*Task requirements:* No picture belongs in the copy. Repeat each line below exactly.

*Supplied records:*

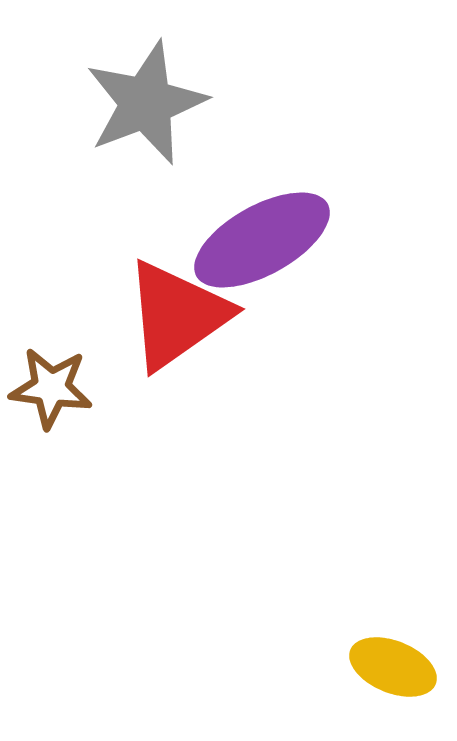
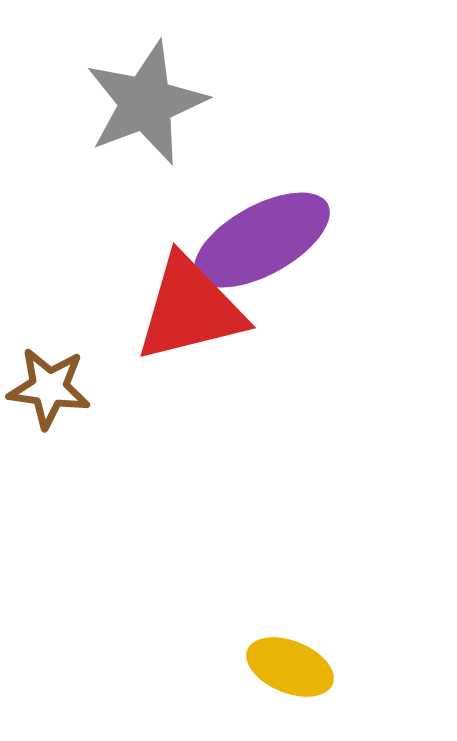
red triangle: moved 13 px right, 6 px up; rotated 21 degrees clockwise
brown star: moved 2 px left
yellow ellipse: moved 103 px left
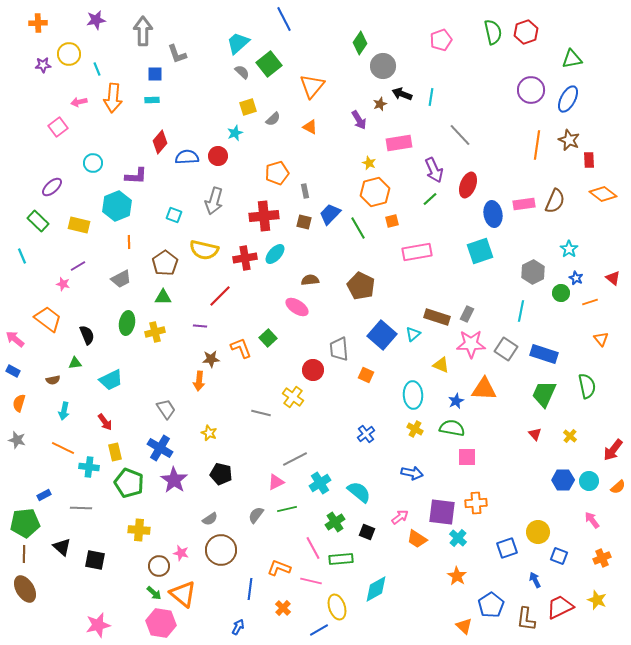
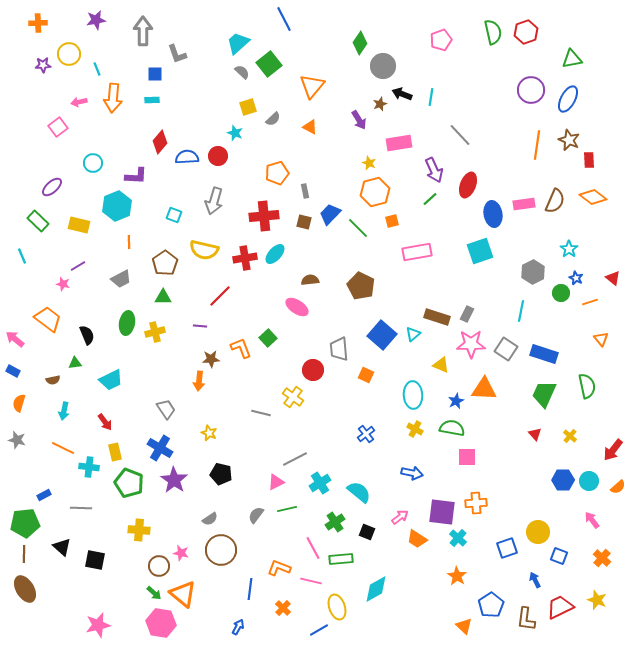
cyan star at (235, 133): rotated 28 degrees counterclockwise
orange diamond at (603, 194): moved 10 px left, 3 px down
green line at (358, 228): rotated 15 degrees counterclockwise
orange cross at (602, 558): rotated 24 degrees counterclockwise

*Response below:*
red triangle: moved 13 px right, 6 px up; rotated 21 degrees clockwise
brown star: moved 2 px left
yellow ellipse: moved 103 px left
cyan star at (235, 133): rotated 28 degrees counterclockwise
orange diamond at (603, 194): moved 10 px left, 3 px down
green line at (358, 228): rotated 15 degrees counterclockwise
orange cross at (602, 558): rotated 24 degrees counterclockwise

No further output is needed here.